:: THE DATA ::

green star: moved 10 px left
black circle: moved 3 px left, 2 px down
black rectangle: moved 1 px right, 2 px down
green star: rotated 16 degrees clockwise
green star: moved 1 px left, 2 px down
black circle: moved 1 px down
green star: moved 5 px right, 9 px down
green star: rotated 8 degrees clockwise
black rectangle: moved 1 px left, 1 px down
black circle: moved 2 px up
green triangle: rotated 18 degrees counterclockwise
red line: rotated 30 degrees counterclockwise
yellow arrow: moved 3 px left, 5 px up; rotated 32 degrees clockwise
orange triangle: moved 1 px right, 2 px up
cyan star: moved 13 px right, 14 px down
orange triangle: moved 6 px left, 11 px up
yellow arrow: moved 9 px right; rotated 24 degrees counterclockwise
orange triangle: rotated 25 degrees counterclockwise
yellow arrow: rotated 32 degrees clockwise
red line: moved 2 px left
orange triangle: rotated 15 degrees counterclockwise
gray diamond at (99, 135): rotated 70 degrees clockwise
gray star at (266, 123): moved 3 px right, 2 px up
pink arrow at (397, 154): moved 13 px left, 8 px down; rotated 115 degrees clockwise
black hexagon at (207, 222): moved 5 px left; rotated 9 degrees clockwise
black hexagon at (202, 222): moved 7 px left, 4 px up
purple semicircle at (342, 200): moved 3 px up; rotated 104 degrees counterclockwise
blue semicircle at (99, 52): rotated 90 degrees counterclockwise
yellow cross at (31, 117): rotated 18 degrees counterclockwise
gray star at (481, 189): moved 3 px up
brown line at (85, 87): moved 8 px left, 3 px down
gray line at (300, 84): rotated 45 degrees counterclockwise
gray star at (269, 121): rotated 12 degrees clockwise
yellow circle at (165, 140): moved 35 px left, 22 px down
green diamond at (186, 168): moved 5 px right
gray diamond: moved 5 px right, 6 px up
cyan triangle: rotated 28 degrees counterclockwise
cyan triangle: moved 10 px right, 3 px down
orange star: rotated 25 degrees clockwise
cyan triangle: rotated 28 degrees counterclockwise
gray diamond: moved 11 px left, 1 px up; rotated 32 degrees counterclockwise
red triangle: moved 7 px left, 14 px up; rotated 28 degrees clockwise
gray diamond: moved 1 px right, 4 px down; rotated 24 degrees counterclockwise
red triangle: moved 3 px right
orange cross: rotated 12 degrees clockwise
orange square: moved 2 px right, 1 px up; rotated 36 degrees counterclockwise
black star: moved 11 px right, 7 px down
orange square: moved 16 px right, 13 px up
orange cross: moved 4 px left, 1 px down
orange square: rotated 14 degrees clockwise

:::

WHAT YOU ARE ASKED TO DO:
Edit all the records so that "counterclockwise" becomes "anticlockwise" every time it appears, and keep every other word the same.

TASK ANSWER:
green star: moved 10 px left
black circle: moved 3 px left, 2 px down
black rectangle: moved 1 px right, 2 px down
green star: rotated 16 degrees clockwise
green star: moved 1 px left, 2 px down
black circle: moved 1 px down
green star: moved 5 px right, 9 px down
green star: rotated 8 degrees clockwise
black rectangle: moved 1 px left, 1 px down
black circle: moved 2 px up
green triangle: rotated 18 degrees anticlockwise
red line: rotated 30 degrees anticlockwise
yellow arrow: moved 3 px left, 5 px up; rotated 32 degrees clockwise
orange triangle: moved 1 px right, 2 px up
cyan star: moved 13 px right, 14 px down
orange triangle: moved 6 px left, 11 px up
yellow arrow: moved 9 px right; rotated 24 degrees anticlockwise
orange triangle: rotated 25 degrees anticlockwise
yellow arrow: rotated 32 degrees clockwise
red line: moved 2 px left
orange triangle: rotated 15 degrees anticlockwise
gray diamond at (99, 135): rotated 70 degrees clockwise
gray star at (266, 123): moved 3 px right, 2 px up
pink arrow at (397, 154): moved 13 px left, 8 px down; rotated 115 degrees clockwise
black hexagon at (207, 222): moved 5 px left; rotated 9 degrees clockwise
black hexagon at (202, 222): moved 7 px left, 4 px up
purple semicircle at (342, 200): moved 3 px up; rotated 104 degrees anticlockwise
blue semicircle at (99, 52): rotated 90 degrees anticlockwise
yellow cross at (31, 117): rotated 18 degrees anticlockwise
gray star at (481, 189): moved 3 px up
brown line at (85, 87): moved 8 px left, 3 px down
gray line at (300, 84): rotated 45 degrees anticlockwise
gray star at (269, 121): rotated 12 degrees clockwise
yellow circle at (165, 140): moved 35 px left, 22 px down
green diamond at (186, 168): moved 5 px right
gray diamond: moved 5 px right, 6 px up
cyan triangle: rotated 28 degrees anticlockwise
cyan triangle: moved 10 px right, 3 px down
orange star: rotated 25 degrees clockwise
cyan triangle: rotated 28 degrees anticlockwise
gray diamond: moved 11 px left, 1 px up; rotated 32 degrees anticlockwise
red triangle: moved 7 px left, 14 px up; rotated 28 degrees clockwise
gray diamond: moved 1 px right, 4 px down; rotated 24 degrees anticlockwise
red triangle: moved 3 px right
orange cross: rotated 12 degrees clockwise
orange square: moved 2 px right, 1 px up; rotated 36 degrees anticlockwise
black star: moved 11 px right, 7 px down
orange square: moved 16 px right, 13 px up
orange cross: moved 4 px left, 1 px down
orange square: rotated 14 degrees clockwise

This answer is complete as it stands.